_Work required_:
Repeat verbatim, and only, the lines of the data below, beginning at the line that contains "none -> yellow 1x3 brick [274,327,379,432]" and stopping after the line that contains "pink 1x2 brick".

_Dataset records_:
• • • • •
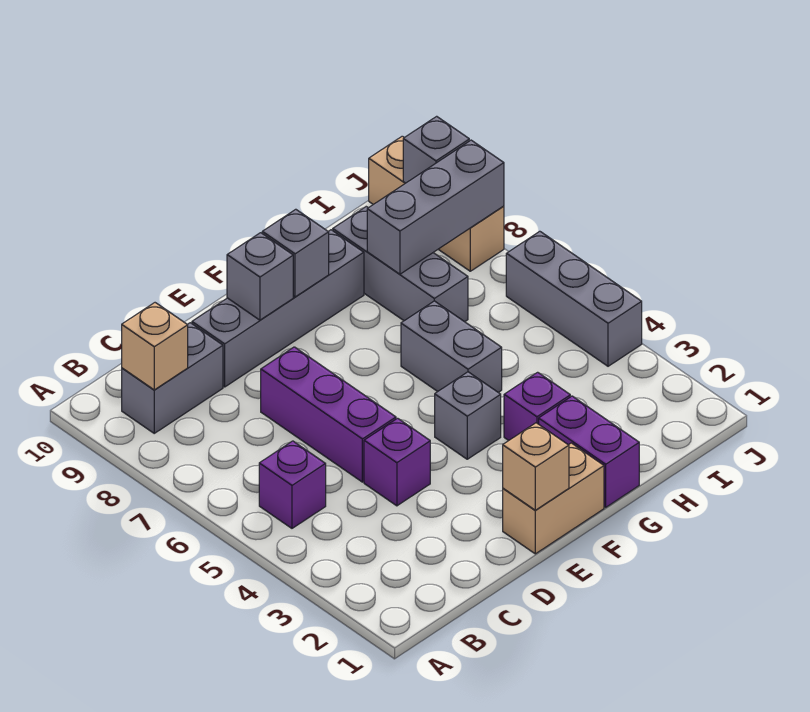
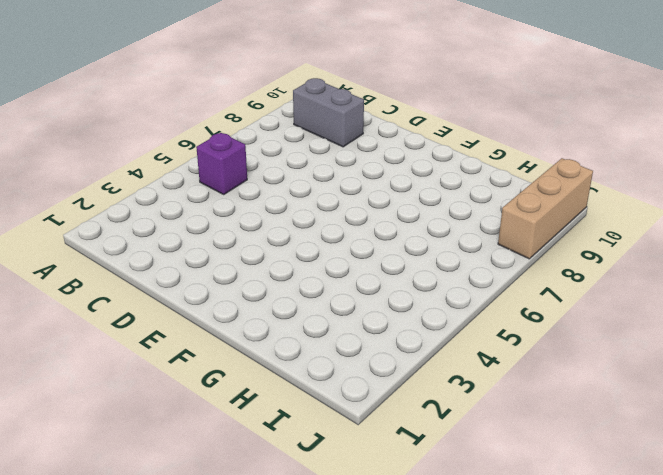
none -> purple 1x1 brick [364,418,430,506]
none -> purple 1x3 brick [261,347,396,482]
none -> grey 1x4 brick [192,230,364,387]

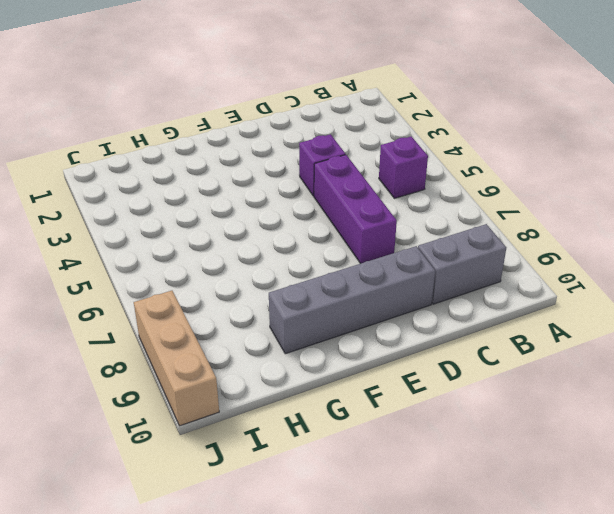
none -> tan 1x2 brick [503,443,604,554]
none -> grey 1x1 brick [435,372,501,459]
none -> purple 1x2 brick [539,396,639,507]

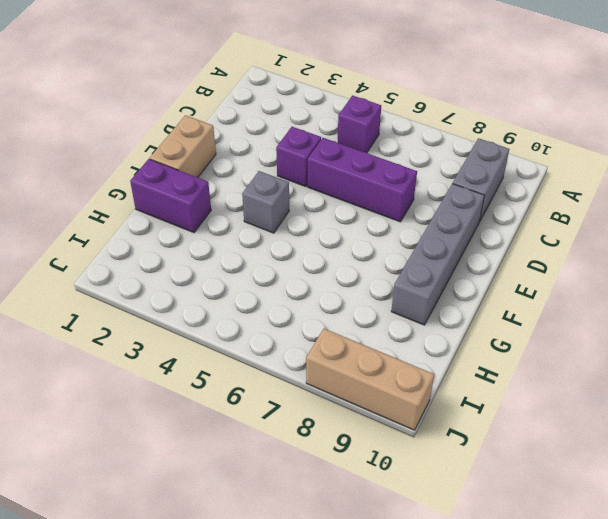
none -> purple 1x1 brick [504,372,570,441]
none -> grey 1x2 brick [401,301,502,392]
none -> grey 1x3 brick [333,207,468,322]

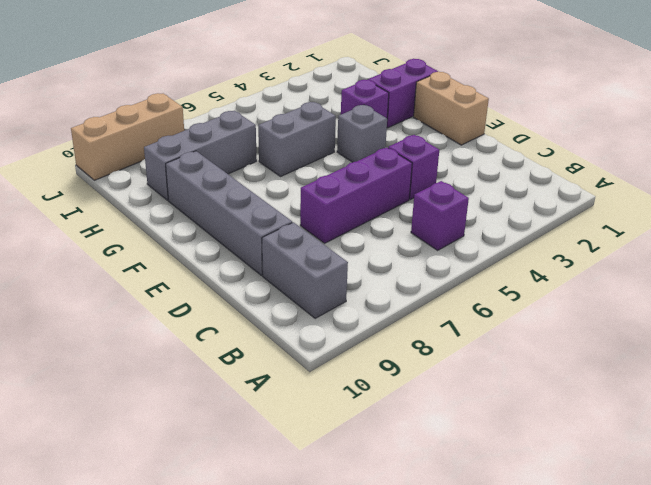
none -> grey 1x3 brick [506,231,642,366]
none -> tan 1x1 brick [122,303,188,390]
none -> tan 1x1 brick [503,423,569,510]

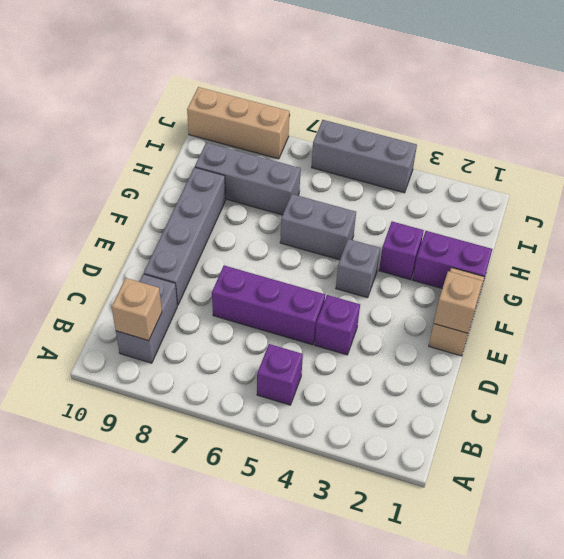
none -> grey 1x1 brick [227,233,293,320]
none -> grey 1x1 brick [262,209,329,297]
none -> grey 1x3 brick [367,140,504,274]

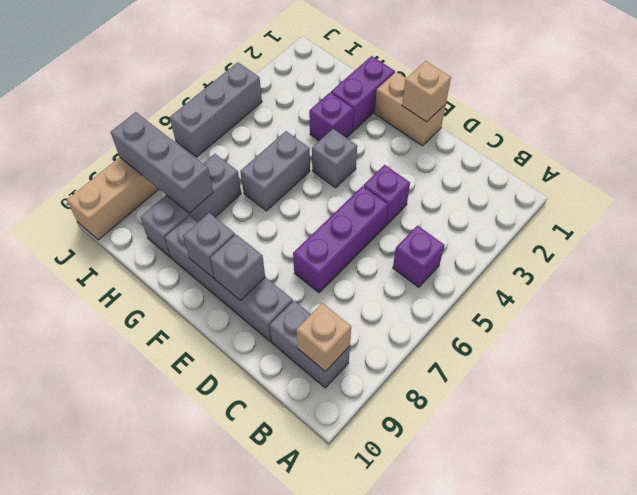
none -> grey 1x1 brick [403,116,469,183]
• • • • •
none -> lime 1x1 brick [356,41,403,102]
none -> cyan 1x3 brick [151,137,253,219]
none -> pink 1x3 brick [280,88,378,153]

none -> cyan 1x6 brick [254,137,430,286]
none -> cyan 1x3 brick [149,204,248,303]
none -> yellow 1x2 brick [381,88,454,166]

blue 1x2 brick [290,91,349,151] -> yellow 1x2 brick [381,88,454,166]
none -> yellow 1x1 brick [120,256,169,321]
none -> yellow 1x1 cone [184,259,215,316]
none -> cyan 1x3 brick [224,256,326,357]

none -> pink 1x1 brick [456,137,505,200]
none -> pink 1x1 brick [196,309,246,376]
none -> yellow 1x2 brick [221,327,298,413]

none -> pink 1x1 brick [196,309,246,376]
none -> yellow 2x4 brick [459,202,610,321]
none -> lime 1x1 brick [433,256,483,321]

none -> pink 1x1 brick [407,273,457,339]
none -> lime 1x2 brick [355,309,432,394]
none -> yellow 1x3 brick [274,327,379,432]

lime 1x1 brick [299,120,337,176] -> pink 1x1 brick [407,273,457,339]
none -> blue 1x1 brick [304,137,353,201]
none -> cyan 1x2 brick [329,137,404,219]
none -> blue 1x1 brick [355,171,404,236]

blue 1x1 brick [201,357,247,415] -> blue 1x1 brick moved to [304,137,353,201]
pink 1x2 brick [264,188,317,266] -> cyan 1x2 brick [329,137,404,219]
• • • • •
_Task result_:
none -> yellow 1x3 brick [274,327,379,432]

lime 1x1 brick [299,120,337,176] -> pink 1x1 brick [407,273,457,339]
none -> blue 1x1 brick [304,137,353,201]
none -> cyan 1x2 brick [329,137,404,219]
none -> blue 1x1 brick [355,171,404,236]

blue 1x1 brick [201,357,247,415] -> blue 1x1 brick moved to [304,137,353,201]
pink 1x2 brick [264,188,317,266] -> cyan 1x2 brick [329,137,404,219]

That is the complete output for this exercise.